Goal of the exercise:
Look below for the line holding "blue triangle: (290, 67)" and the line holding "pink rectangle: (43, 32) -> (33, 49), moved". Transcribe exactly those lines and all lines between them, nothing more.

____

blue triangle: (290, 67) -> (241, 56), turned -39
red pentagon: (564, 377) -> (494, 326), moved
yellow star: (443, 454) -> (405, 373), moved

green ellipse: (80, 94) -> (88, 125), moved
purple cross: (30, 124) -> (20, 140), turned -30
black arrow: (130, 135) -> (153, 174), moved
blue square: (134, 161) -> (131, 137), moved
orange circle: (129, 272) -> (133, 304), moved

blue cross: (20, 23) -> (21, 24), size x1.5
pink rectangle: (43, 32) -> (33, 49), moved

____

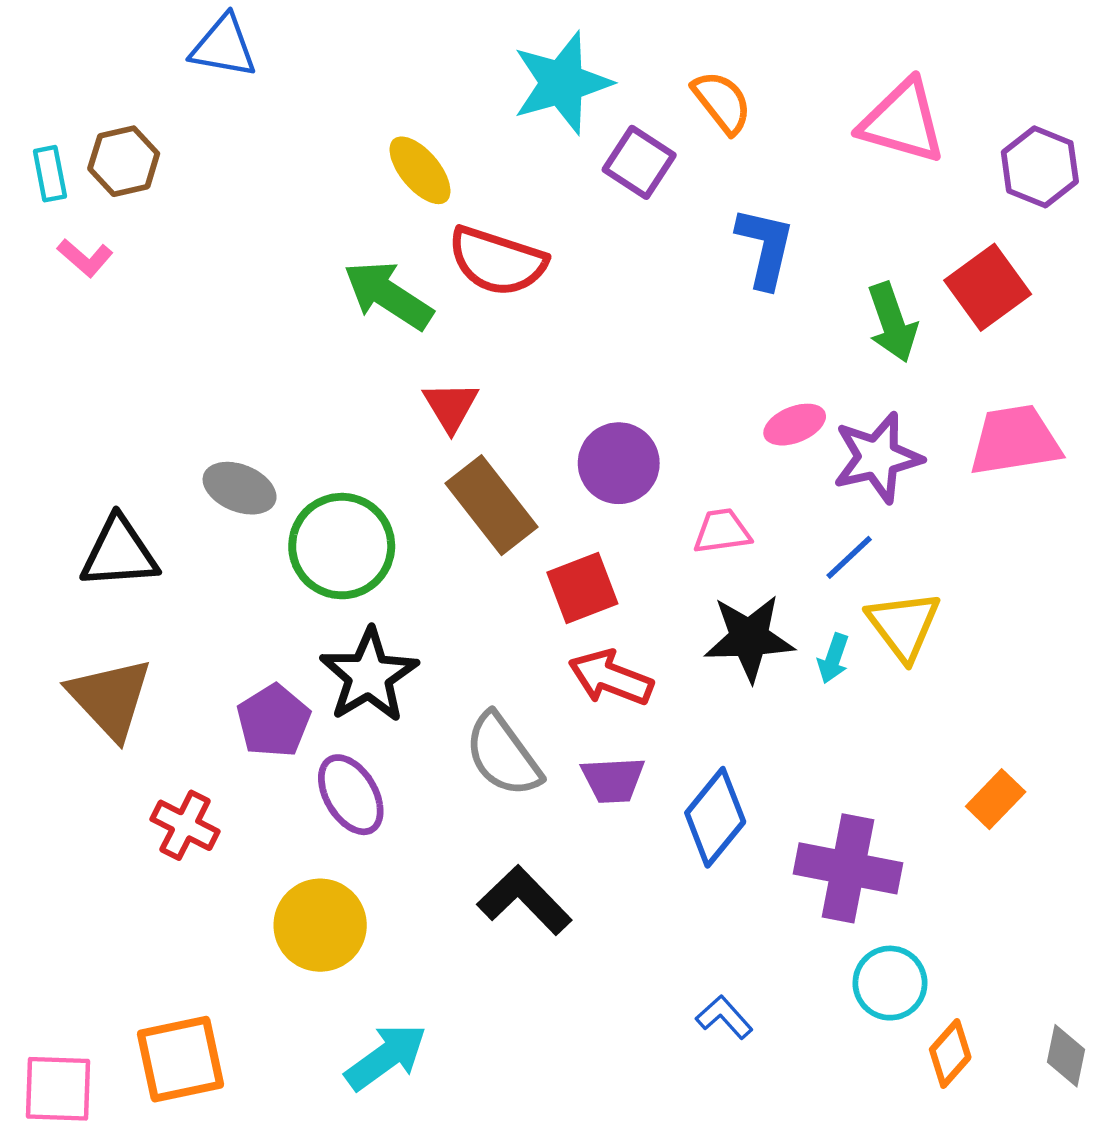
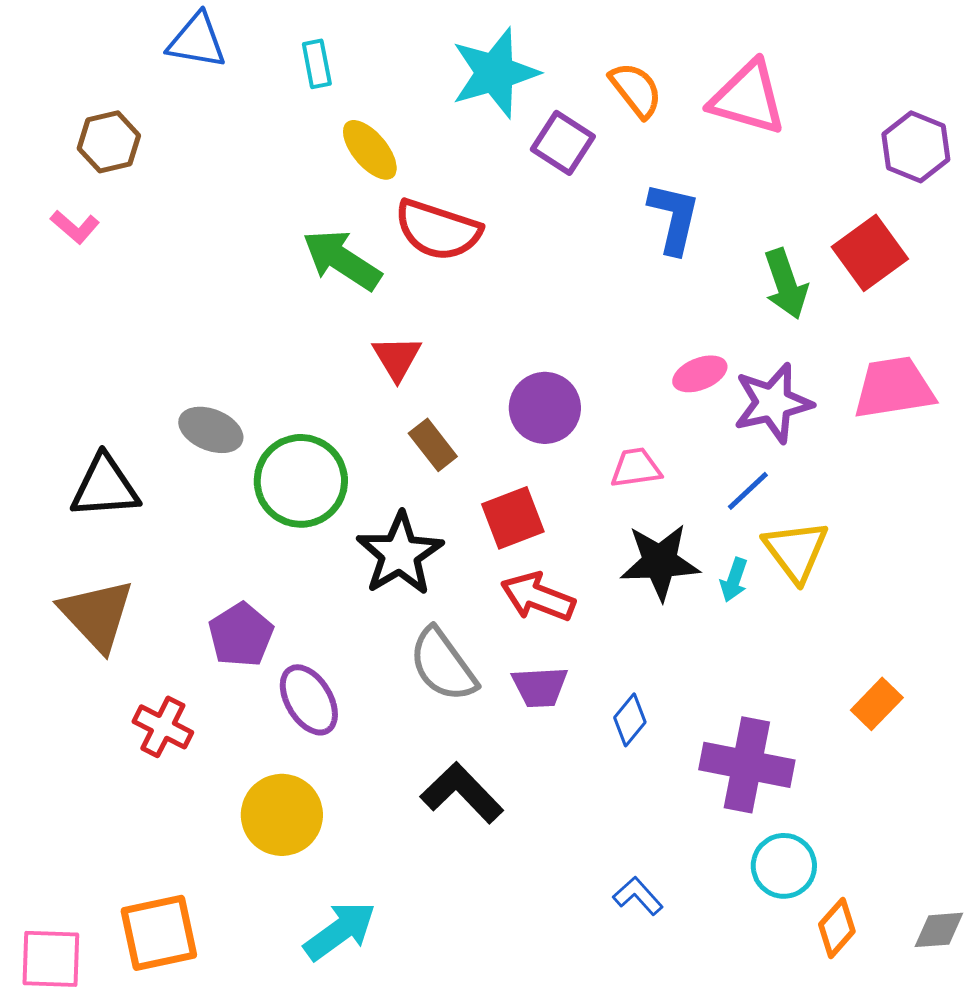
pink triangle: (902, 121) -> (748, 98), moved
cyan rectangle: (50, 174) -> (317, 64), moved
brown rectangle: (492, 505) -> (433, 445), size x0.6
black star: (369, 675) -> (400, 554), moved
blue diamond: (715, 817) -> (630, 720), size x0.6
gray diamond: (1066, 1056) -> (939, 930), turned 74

____

Reply:
blue triangle: (290, 67) -> (241, 56), turned -39
red pentagon: (564, 377) -> (494, 326), moved
yellow star: (443, 454) -> (405, 373), moved

green ellipse: (80, 94) -> (88, 125), moved
purple cross: (30, 124) -> (20, 140), turned -30
black arrow: (130, 135) -> (153, 174), moved
blue square: (134, 161) -> (131, 137), moved
orange circle: (129, 272) -> (133, 304), moved

blue cross: (20, 23) -> (21, 24), size x1.5
pink rectangle: (43, 32) -> (33, 49), moved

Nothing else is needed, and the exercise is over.